Problem description
Could you retype every line below exactly, omitting the images?

Recorded information
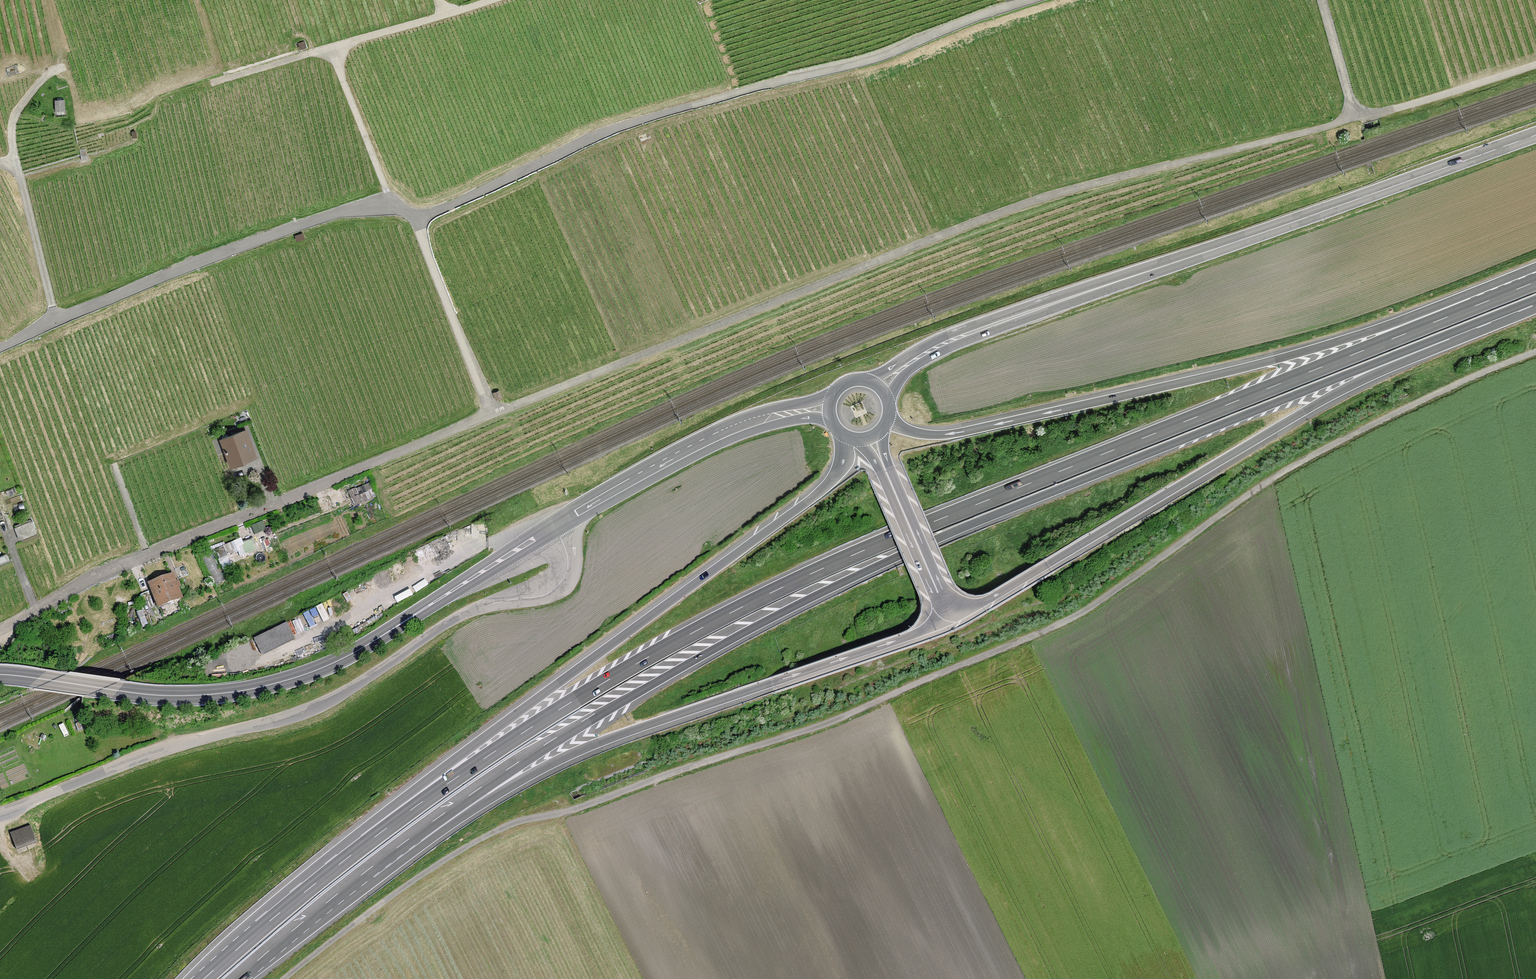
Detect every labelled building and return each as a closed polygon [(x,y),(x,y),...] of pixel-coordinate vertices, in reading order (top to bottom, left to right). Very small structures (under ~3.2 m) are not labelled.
[(241,459),(255,453),(247,432),(241,435),(241,436),(237,438),(236,434),(221,440),(231,466),(242,461),(241,459)] [(370,484),(350,492),(355,506),(376,497),(370,484)] [(31,522),(16,528),(21,539),(36,533),(31,522)] [(236,541),(215,549),(219,558),(240,551),(236,541)] [(150,583),(159,607),(181,599),(176,588),(179,587),(178,583),(175,584),(172,575),(150,583)] [(142,610),(137,612),(142,626),(148,624),(142,610)] [(262,656),(296,640),(287,623),(254,639),(262,656)] [(10,833),(17,850),(37,842),(30,825),(10,833)]
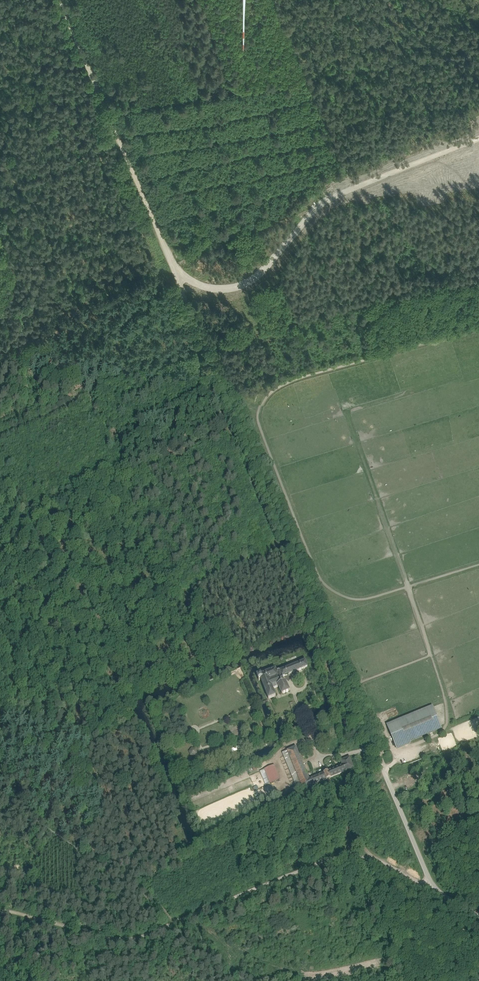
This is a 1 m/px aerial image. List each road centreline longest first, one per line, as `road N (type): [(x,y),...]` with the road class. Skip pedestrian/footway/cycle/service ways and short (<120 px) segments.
road 1 (track): [(59,0),(434,892)]
road 2 (track): [(0,912),(126,939),(348,856),(373,859),(434,892)]
road 3 (track): [(176,271),(221,284),(257,276),(325,198),(478,140)]
road 4 (track): [(290,546),(21,655),(0,640)]
road 5 (track): [(293,693),(319,756),(375,748)]

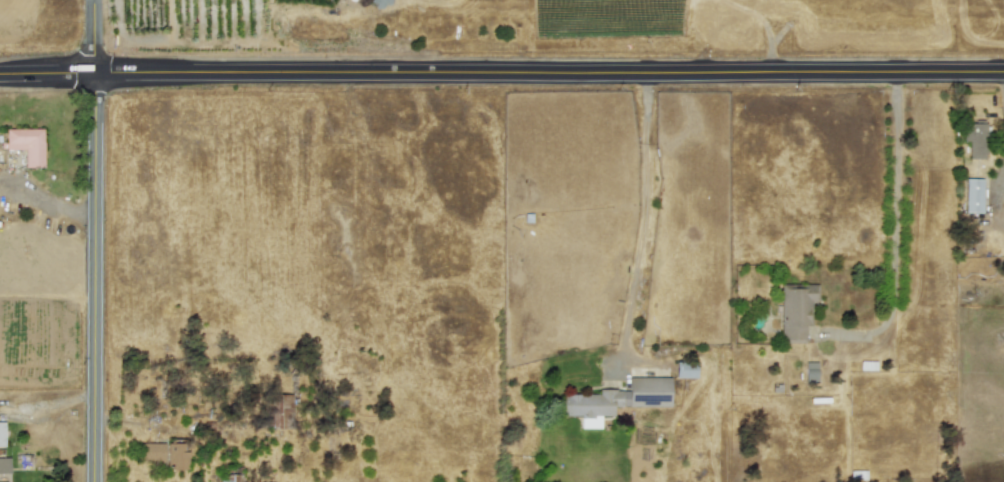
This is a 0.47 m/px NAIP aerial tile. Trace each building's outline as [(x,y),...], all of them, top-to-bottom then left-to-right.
[(968,141),(969,159),(985,159),(985,121),(962,122),(962,141),(968,141)] [(5,129),(5,150),(24,150),(24,167),(42,167),(43,129),(5,129)] [(982,179),(965,179),(965,212),(982,212),(982,179)] [(779,341),(805,341),(805,326),(810,326),(810,306),(817,306),(818,284),(780,284),(779,341)] [(674,377),(695,378),(695,362),(674,361),(674,377)] [(805,382),(817,382),(816,362),(805,362),(805,382)] [(669,377),(628,377),(628,390),(598,390),(598,394),(562,394),(561,415),(580,416),(579,428),(599,428),(599,415),(613,415),(613,406),(669,406),(669,377)] [(292,395),(267,395),(268,428),(292,428),(292,395)] [(140,442),(139,461),(166,462),(166,469),(186,470),(187,444),(140,442)] [(9,473),(9,457),(0,457),(0,473),(9,473)] [(222,481),(241,481),(241,475),(222,474),(222,481)]
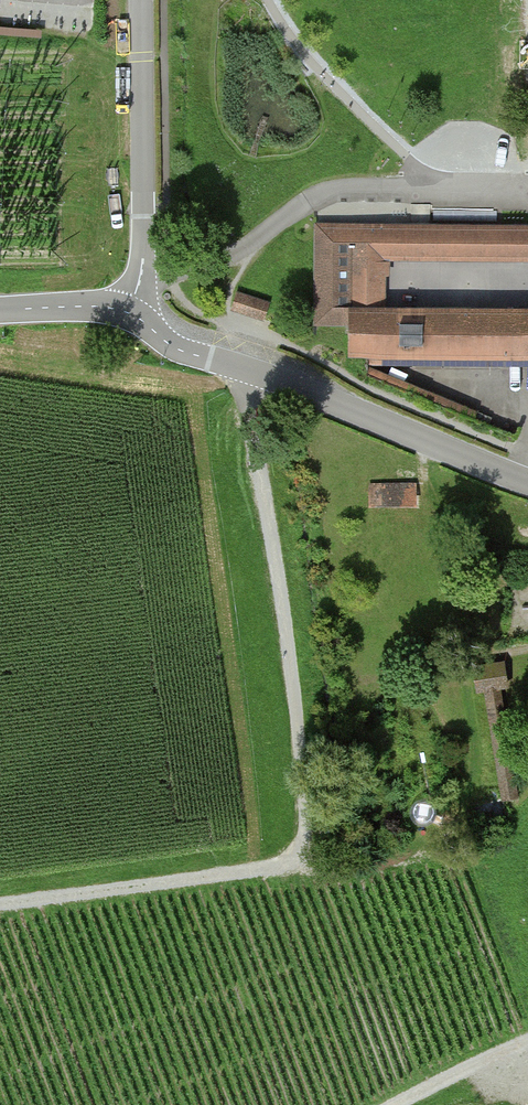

The answer
Detect every labelled building and return each as a closed polygon [(x,y),(x,y),...] of pixel-coordinate vertices, in reading order (top to bottom, left to right). Very small structures (under ~3.2 m) are not labelled.
[(241,459),(255,453),(247,432),(241,435),(241,436),(237,438),(236,434),(221,440),(231,466),(242,461),(241,459)] [(370,484),(350,492),(355,506),(376,497),(370,484)] [(31,522),(16,528),(21,539),(36,533),(31,522)] [(236,541),(215,549),(219,558),(240,551),(236,541)] [(150,583),(159,607),(181,599),(176,588),(179,587),(178,583),(175,584),(172,575),(150,583)] [(142,610),(137,612),(142,626),(148,624),(142,610)] [(262,656),(296,640),(287,623),(254,639),(262,656)] [(10,833),(17,850),(37,842),(30,825),(10,833)]
This is a 1 m/px aerial image. List each road centreline longest first, one per line, as `road N (type): [(x,y),...]` with the road class. Skip pedestrian/footway/cycle/service ways and short (<120 px) segments.
road 1 (track): [(59,0),(434,892)]
road 2 (track): [(0,912),(126,939),(348,856),(373,859),(434,892)]
road 3 (track): [(176,271),(221,284),(257,276),(325,198),(478,140)]
road 4 (track): [(290,546),(21,655),(0,640)]
road 5 (track): [(293,693),(319,756),(375,748)]

This is a 0.47 m/px NAIP aerial tile. Trace each building's outline as [(x,y),...], all of them, top-to-bottom then left-to-right.
[(968,141),(969,159),(985,159),(985,121),(962,122),(962,141),(968,141)] [(5,129),(5,150),(24,150),(24,167),(42,167),(43,129),(5,129)] [(982,179),(965,179),(965,212),(982,212),(982,179)] [(779,341),(805,341),(805,326),(810,326),(810,306),(817,306),(818,284),(780,284),(779,341)] [(674,377),(695,378),(695,362),(674,361),(674,377)] [(805,382),(817,382),(816,362),(805,362),(805,382)] [(669,377),(628,377),(628,390),(598,390),(598,394),(562,394),(561,415),(580,416),(579,428),(599,428),(599,415),(613,415),(613,406),(669,406),(669,377)] [(292,395),(267,395),(268,428),(292,428),(292,395)] [(140,442),(139,461),(166,462),(166,469),(186,470),(187,444),(140,442)] [(9,473),(9,457),(0,457),(0,473),(9,473)] [(222,481),(241,481),(241,475),(222,474),(222,481)]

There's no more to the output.